### EXERCISE AIM:
Retype exactly every line from the one that includes "The VIOLET CARROT" through the final line of the listing, both ends kept, and omit the pictures.

══════════════════════════════

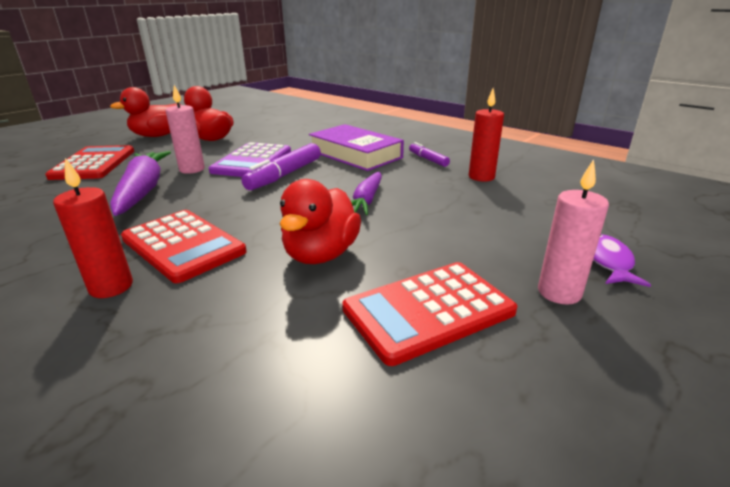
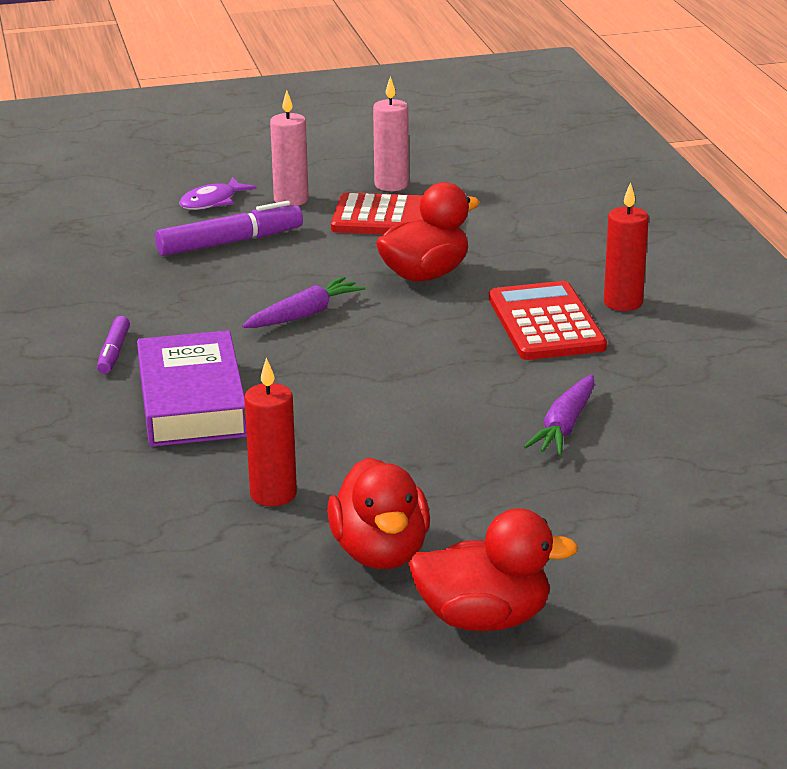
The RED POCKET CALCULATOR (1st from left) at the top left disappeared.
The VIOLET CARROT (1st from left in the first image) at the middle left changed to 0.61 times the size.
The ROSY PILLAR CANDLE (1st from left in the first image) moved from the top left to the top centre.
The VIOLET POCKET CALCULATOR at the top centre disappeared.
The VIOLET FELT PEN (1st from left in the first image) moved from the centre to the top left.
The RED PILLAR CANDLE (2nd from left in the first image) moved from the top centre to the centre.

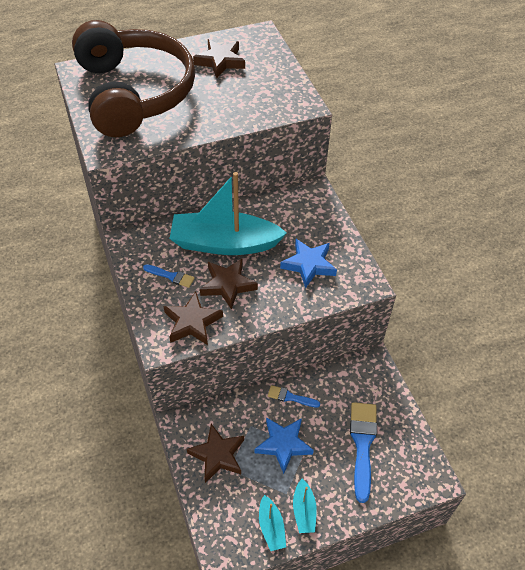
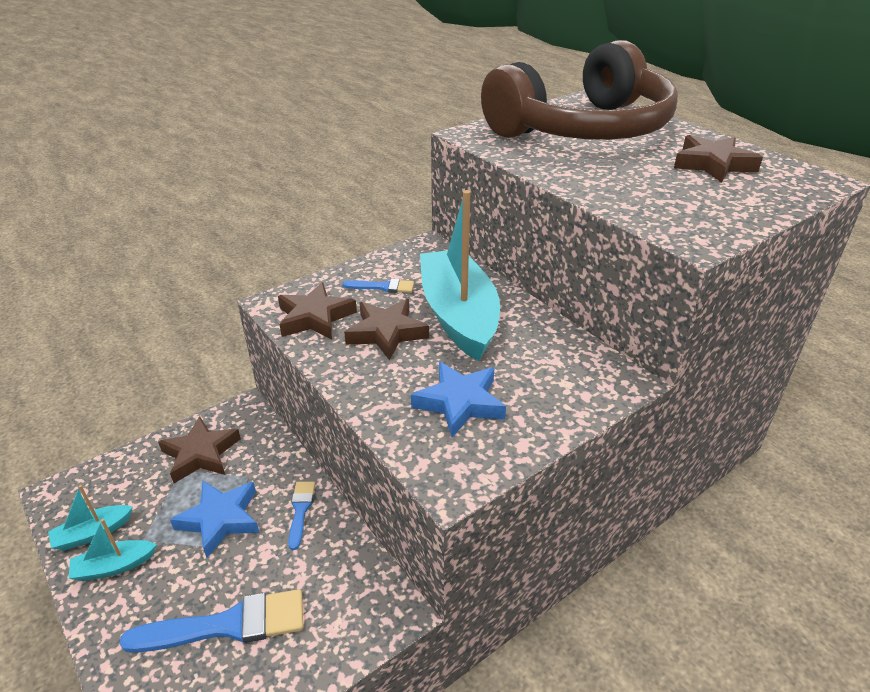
The BLUE PAINT BRUSH (1st from left in the first image) at the middle left turned 90 degrees counterclockwise.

══════════════════════════════

### EXERCISE ANSWER:
The VIOLET CARROT (1st from left in the first image) at the middle left changed to 0.61 times the size.
The ROSY PILLAR CANDLE (1st from left in the first image) moved from the top left to the top centre.
The VIOLET POCKET CALCULATOR at the top centre disappeared.
The VIOLET FELT PEN (1st from left in the first image) moved from the centre to the top left.
The RED PILLAR CANDLE (2nd from left in the first image) moved from the top centre to the centre.

The BLUE PAINT BRUSH (1st from left in the first image) at the middle left turned 90 degrees counterclockwise.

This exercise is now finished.